→ Recorded information
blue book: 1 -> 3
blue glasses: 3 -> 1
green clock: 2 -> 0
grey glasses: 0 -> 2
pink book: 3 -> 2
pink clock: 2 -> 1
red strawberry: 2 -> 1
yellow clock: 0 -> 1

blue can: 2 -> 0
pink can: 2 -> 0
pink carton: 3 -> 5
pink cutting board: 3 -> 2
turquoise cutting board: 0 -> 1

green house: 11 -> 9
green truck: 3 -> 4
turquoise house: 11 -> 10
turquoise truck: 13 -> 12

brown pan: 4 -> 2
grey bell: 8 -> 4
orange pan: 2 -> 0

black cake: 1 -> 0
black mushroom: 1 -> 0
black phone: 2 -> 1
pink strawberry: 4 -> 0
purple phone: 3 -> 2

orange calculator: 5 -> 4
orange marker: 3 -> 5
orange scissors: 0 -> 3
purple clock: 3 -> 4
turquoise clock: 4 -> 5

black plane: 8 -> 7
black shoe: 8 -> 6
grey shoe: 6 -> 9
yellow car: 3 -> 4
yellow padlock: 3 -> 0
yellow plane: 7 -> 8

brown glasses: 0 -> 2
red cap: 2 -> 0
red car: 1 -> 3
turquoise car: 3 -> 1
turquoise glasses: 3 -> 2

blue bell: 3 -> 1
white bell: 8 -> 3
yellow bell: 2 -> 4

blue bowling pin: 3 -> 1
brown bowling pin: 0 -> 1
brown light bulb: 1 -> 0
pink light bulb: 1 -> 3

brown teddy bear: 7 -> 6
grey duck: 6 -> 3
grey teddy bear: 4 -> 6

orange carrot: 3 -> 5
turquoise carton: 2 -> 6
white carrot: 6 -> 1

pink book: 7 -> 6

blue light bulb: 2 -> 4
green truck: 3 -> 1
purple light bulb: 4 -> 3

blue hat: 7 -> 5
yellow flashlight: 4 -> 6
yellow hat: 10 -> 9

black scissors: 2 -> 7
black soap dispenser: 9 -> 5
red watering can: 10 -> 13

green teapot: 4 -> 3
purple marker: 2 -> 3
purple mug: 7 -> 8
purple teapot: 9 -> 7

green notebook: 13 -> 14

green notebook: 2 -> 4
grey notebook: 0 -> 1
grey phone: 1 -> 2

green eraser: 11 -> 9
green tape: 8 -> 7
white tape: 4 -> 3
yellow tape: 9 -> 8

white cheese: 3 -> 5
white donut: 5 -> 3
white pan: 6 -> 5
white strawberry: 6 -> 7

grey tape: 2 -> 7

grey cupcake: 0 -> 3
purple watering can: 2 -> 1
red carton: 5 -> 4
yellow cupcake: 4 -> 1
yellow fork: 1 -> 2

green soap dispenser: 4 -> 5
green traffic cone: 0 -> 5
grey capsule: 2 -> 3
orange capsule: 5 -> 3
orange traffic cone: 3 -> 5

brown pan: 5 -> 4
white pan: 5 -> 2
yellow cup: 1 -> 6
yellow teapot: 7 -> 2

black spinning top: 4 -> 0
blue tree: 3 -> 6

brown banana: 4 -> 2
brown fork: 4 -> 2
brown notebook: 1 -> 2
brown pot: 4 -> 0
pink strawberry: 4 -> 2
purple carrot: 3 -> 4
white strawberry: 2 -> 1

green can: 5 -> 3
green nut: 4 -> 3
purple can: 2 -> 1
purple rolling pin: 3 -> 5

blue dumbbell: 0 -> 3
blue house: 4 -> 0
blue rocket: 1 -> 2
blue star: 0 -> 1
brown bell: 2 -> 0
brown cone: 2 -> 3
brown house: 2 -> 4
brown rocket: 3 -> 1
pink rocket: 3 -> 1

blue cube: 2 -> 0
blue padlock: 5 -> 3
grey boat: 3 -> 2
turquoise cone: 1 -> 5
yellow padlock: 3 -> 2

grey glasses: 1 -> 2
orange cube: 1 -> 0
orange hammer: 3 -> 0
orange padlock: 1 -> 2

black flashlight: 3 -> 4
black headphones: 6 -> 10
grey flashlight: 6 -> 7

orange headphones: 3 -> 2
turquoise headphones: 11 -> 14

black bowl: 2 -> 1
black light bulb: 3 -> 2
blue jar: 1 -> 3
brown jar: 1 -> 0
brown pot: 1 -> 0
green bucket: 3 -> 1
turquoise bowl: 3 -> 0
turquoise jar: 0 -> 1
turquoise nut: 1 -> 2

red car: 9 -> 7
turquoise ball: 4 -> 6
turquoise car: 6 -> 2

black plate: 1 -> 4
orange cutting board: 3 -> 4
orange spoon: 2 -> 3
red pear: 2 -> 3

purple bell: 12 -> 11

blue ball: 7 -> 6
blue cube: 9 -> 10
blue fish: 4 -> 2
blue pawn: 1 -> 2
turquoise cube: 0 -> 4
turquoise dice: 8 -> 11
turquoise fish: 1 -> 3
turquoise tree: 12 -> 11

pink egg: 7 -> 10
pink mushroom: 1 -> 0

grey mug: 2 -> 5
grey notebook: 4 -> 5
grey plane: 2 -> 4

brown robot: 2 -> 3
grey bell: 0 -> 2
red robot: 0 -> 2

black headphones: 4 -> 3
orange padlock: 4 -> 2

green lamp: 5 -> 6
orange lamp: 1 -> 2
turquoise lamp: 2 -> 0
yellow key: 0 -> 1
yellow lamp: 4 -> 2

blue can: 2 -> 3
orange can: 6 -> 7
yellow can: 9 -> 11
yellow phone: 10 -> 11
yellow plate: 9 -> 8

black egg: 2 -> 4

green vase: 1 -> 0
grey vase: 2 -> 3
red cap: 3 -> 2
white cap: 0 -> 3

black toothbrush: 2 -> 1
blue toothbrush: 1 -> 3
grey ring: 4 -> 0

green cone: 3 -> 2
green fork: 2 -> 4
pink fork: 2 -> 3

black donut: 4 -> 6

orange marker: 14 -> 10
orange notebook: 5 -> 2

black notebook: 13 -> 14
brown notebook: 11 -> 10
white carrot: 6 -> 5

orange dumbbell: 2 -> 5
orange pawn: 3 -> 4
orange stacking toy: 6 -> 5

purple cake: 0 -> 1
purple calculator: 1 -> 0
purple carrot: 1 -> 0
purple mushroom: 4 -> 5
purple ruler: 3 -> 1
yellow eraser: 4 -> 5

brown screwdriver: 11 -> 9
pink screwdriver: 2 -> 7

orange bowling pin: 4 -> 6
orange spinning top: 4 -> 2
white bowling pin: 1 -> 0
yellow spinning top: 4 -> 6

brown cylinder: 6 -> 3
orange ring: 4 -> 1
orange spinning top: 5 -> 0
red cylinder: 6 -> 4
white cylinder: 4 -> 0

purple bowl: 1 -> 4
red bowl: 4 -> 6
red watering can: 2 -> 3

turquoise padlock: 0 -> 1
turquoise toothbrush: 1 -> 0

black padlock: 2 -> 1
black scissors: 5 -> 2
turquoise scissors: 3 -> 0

→ Problem description
The expected response is the full set of records, reproduced exactly.

→ Solution for this problem
blue book: 1 -> 3
blue glasses: 3 -> 1
green clock: 2 -> 0
grey glasses: 0 -> 2
pink book: 3 -> 2
pink clock: 2 -> 1
red strawberry: 2 -> 1
yellow clock: 0 -> 1

blue can: 2 -> 0
pink can: 2 -> 0
pink carton: 3 -> 5
pink cutting board: 3 -> 2
turquoise cutting board: 0 -> 1

green house: 11 -> 9
green truck: 3 -> 4
turquoise house: 11 -> 10
turquoise truck: 13 -> 12

brown pan: 4 -> 2
grey bell: 8 -> 4
orange pan: 2 -> 0

black cake: 1 -> 0
black mushroom: 1 -> 0
black phone: 2 -> 1
pink strawberry: 4 -> 0
purple phone: 3 -> 2

orange calculator: 5 -> 4
orange marker: 3 -> 5
orange scissors: 0 -> 3
purple clock: 3 -> 4
turquoise clock: 4 -> 5

black plane: 8 -> 7
black shoe: 8 -> 6
grey shoe: 6 -> 9
yellow car: 3 -> 4
yellow padlock: 3 -> 0
yellow plane: 7 -> 8

brown glasses: 0 -> 2
red cap: 2 -> 0
red car: 1 -> 3
turquoise car: 3 -> 1
turquoise glasses: 3 -> 2

blue bell: 3 -> 1
white bell: 8 -> 3
yellow bell: 2 -> 4

blue bowling pin: 3 -> 1
brown bowling pin: 0 -> 1
brown light bulb: 1 -> 0
pink light bulb: 1 -> 3

brown teddy bear: 7 -> 6
grey duck: 6 -> 3
grey teddy bear: 4 -> 6

orange carrot: 3 -> 5
turquoise carton: 2 -> 6
white carrot: 6 -> 1

pink book: 7 -> 6

blue light bulb: 2 -> 4
green truck: 3 -> 1
purple light bulb: 4 -> 3

blue hat: 7 -> 5
yellow flashlight: 4 -> 6
yellow hat: 10 -> 9

black scissors: 2 -> 7
black soap dispenser: 9 -> 5
red watering can: 10 -> 13

green teapot: 4 -> 3
purple marker: 2 -> 3
purple mug: 7 -> 8
purple teapot: 9 -> 7

green notebook: 13 -> 14

green notebook: 2 -> 4
grey notebook: 0 -> 1
grey phone: 1 -> 2

green eraser: 11 -> 9
green tape: 8 -> 7
white tape: 4 -> 3
yellow tape: 9 -> 8

white cheese: 3 -> 5
white donut: 5 -> 3
white pan: 6 -> 5
white strawberry: 6 -> 7

grey tape: 2 -> 7

grey cupcake: 0 -> 3
purple watering can: 2 -> 1
red carton: 5 -> 4
yellow cupcake: 4 -> 1
yellow fork: 1 -> 2

green soap dispenser: 4 -> 5
green traffic cone: 0 -> 5
grey capsule: 2 -> 3
orange capsule: 5 -> 3
orange traffic cone: 3 -> 5

brown pan: 5 -> 4
white pan: 5 -> 2
yellow cup: 1 -> 6
yellow teapot: 7 -> 2

black spinning top: 4 -> 0
blue tree: 3 -> 6

brown banana: 4 -> 2
brown fork: 4 -> 2
brown notebook: 1 -> 2
brown pot: 4 -> 0
pink strawberry: 4 -> 2
purple carrot: 3 -> 4
white strawberry: 2 -> 1

green can: 5 -> 3
green nut: 4 -> 3
purple can: 2 -> 1
purple rolling pin: 3 -> 5

blue dumbbell: 0 -> 3
blue house: 4 -> 0
blue rocket: 1 -> 2
blue star: 0 -> 1
brown bell: 2 -> 0
brown cone: 2 -> 3
brown house: 2 -> 4
brown rocket: 3 -> 1
pink rocket: 3 -> 1

blue cube: 2 -> 0
blue padlock: 5 -> 3
grey boat: 3 -> 2
turquoise cone: 1 -> 5
yellow padlock: 3 -> 2

grey glasses: 1 -> 2
orange cube: 1 -> 0
orange hammer: 3 -> 0
orange padlock: 1 -> 2

black flashlight: 3 -> 4
black headphones: 6 -> 10
grey flashlight: 6 -> 7

orange headphones: 3 -> 2
turquoise headphones: 11 -> 14

black bowl: 2 -> 1
black light bulb: 3 -> 2
blue jar: 1 -> 3
brown jar: 1 -> 0
brown pot: 1 -> 0
green bucket: 3 -> 1
turquoise bowl: 3 -> 0
turquoise jar: 0 -> 1
turquoise nut: 1 -> 2

red car: 9 -> 7
turquoise ball: 4 -> 6
turquoise car: 6 -> 2

black plate: 1 -> 4
orange cutting board: 3 -> 4
orange spoon: 2 -> 3
red pear: 2 -> 3

purple bell: 12 -> 11

blue ball: 7 -> 6
blue cube: 9 -> 10
blue fish: 4 -> 2
blue pawn: 1 -> 2
turquoise cube: 0 -> 4
turquoise dice: 8 -> 11
turquoise fish: 1 -> 3
turquoise tree: 12 -> 11

pink egg: 7 -> 10
pink mushroom: 1 -> 0

grey mug: 2 -> 5
grey notebook: 4 -> 5
grey plane: 2 -> 4

brown robot: 2 -> 3
grey bell: 0 -> 2
red robot: 0 -> 2

black headphones: 4 -> 3
orange padlock: 4 -> 2

green lamp: 5 -> 6
orange lamp: 1 -> 2
turquoise lamp: 2 -> 0
yellow key: 0 -> 1
yellow lamp: 4 -> 2

blue can: 2 -> 3
orange can: 6 -> 7
yellow can: 9 -> 11
yellow phone: 10 -> 11
yellow plate: 9 -> 8

black egg: 2 -> 4

green vase: 1 -> 0
grey vase: 2 -> 3
red cap: 3 -> 2
white cap: 0 -> 3

black toothbrush: 2 -> 1
blue toothbrush: 1 -> 3
grey ring: 4 -> 0

green cone: 3 -> 2
green fork: 2 -> 4
pink fork: 2 -> 3

black donut: 4 -> 6

orange marker: 14 -> 10
orange notebook: 5 -> 2

black notebook: 13 -> 14
brown notebook: 11 -> 10
white carrot: 6 -> 5

orange dumbbell: 2 -> 5
orange pawn: 3 -> 4
orange stacking toy: 6 -> 5

purple cake: 0 -> 1
purple calculator: 1 -> 0
purple carrot: 1 -> 0
purple mushroom: 4 -> 5
purple ruler: 3 -> 1
yellow eraser: 4 -> 5

brown screwdriver: 11 -> 9
pink screwdriver: 2 -> 7

orange bowling pin: 4 -> 6
orange spinning top: 4 -> 2
white bowling pin: 1 -> 0
yellow spinning top: 4 -> 6

brown cylinder: 6 -> 3
orange ring: 4 -> 1
orange spinning top: 5 -> 0
red cylinder: 6 -> 4
white cylinder: 4 -> 0

purple bowl: 1 -> 4
red bowl: 4 -> 6
red watering can: 2 -> 3

turquoise padlock: 0 -> 1
turquoise toothbrush: 1 -> 0

black padlock: 2 -> 1
black scissors: 5 -> 2
turquoise scissors: 3 -> 0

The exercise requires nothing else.